- Opening Delimiter -
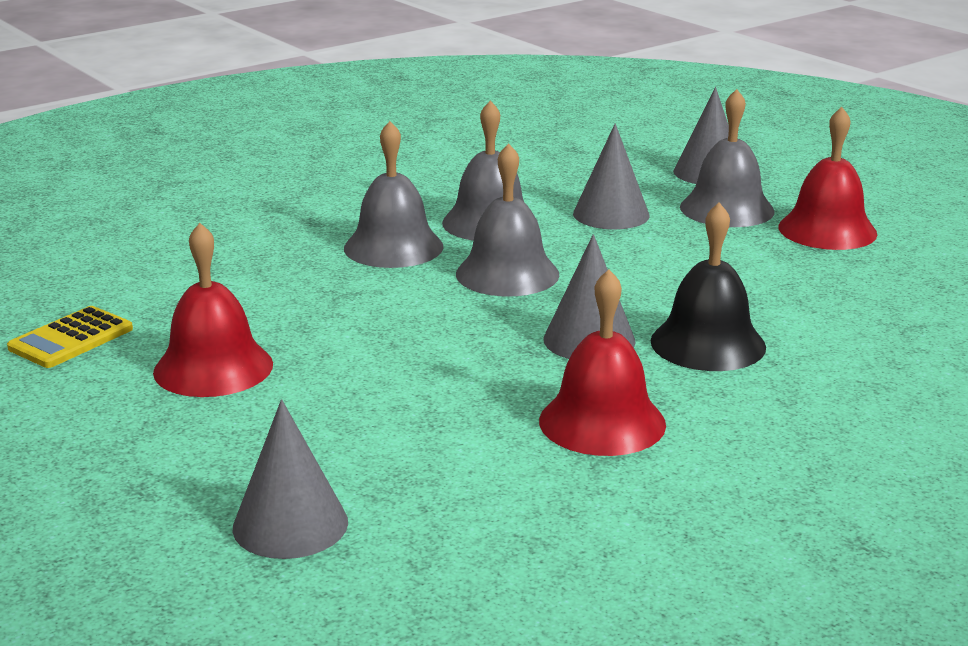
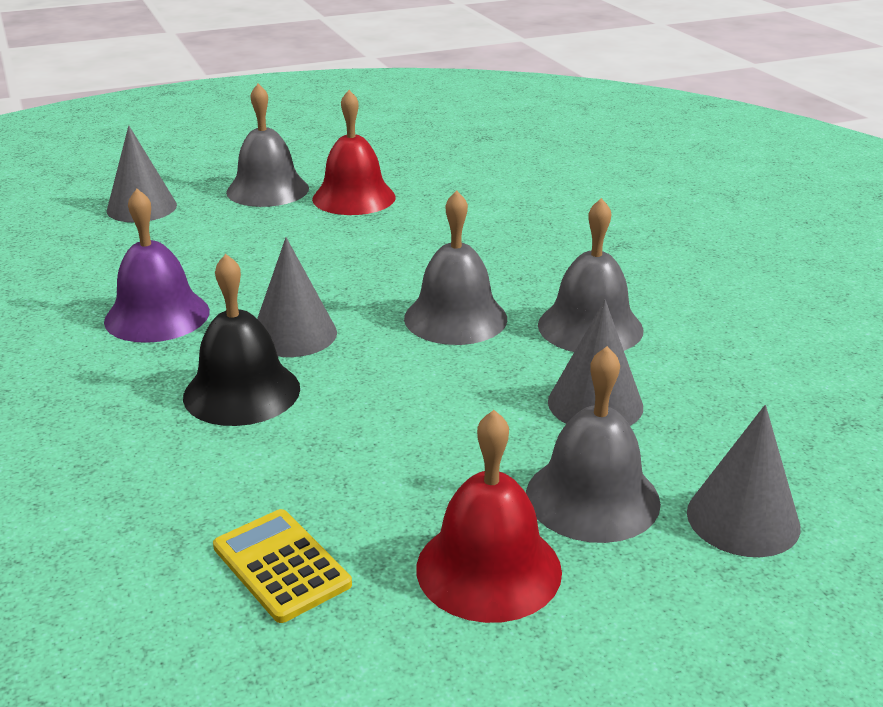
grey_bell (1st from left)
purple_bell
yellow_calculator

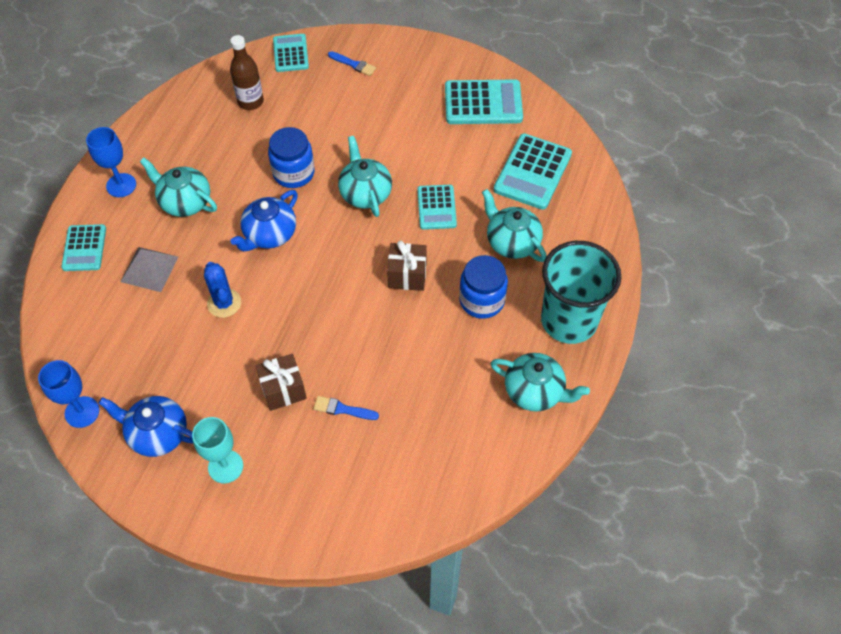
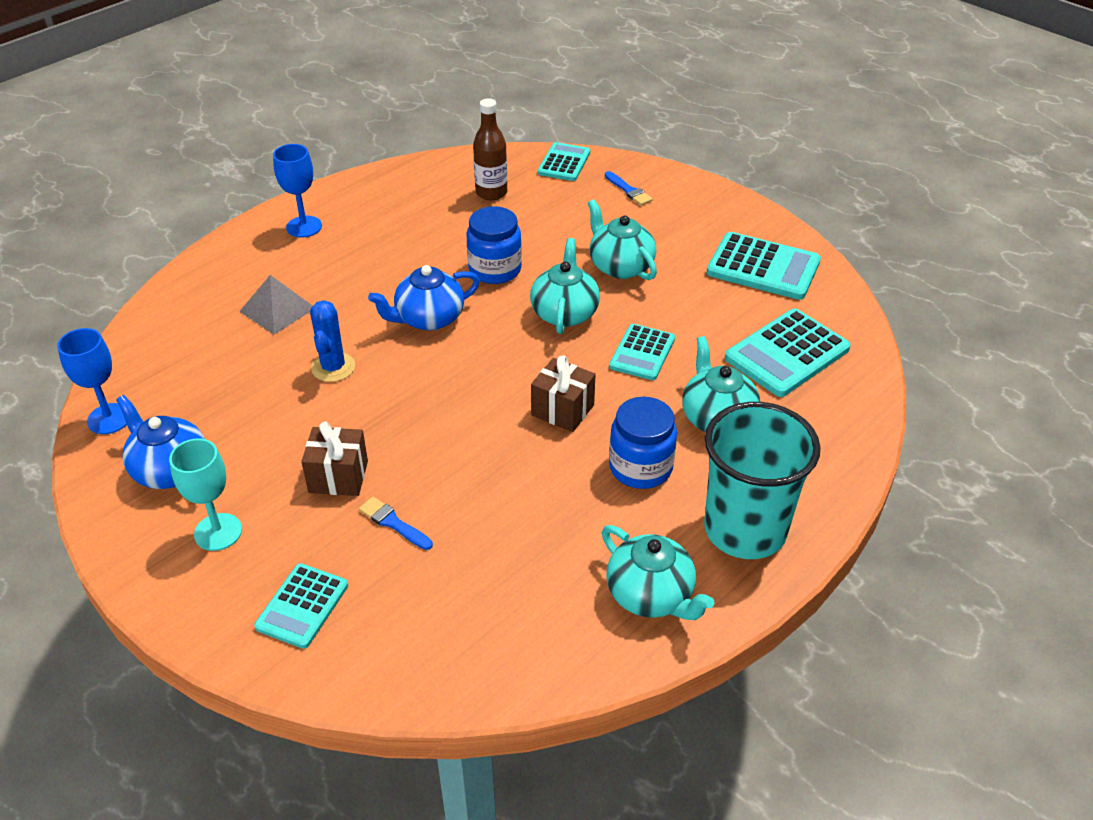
turquoise_teapot (2nd from left)
turquoise_calculator (1st from left)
- Closing Delimiter -
WORK TO COMPLETE | Could you print the whole listing again, exactly, leaving the pictures out?

RESULT FOR THIS TASK |
grey_bell (1st from left)
purple_bell
yellow_calculator

turquoise_teapot (2nd from left)
turquoise_calculator (1st from left)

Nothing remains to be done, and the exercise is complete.